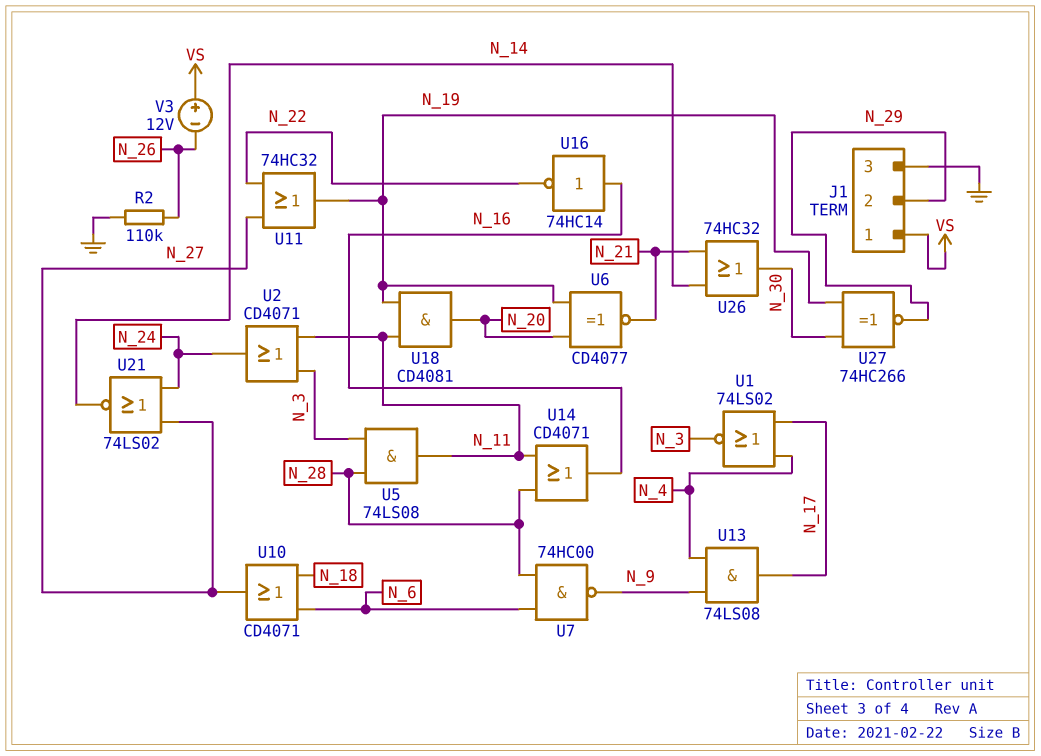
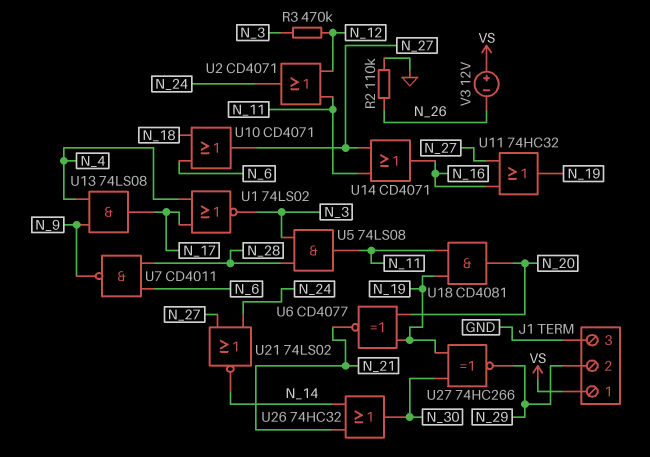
R3: none -> 470k (N_3, N_12)
U2: OR CD4071 (in N_3, in N_11, out N_24) -> OR CD4071 (in N_11, in N_12, out N_24)
U7: NAND 74HC00 (in N_6, in N_28, out N_9) -> NAND CD4011 (in N_6, in N_28, out N_9)
U11: OR 74HC32 (in N_22, in N_27, out N_19) -> OR 74HC32 (in N_16, in N_27, out N_19)
U14: OR CD4071 (in N_11, in N_28, out N_16) -> OR CD4071 (in N_11, in N_27, out N_16)
U16: NOT 74HC14 (in N_16, out N_22) -> none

—————

▶ _Task to carry out_: Select and copy every line of the material that holds the string "none".

▶ _Exercise response_:
R3: none -> 470k (N_3, N_12)
U16: NOT 74HC14 (in N_16, out N_22) -> none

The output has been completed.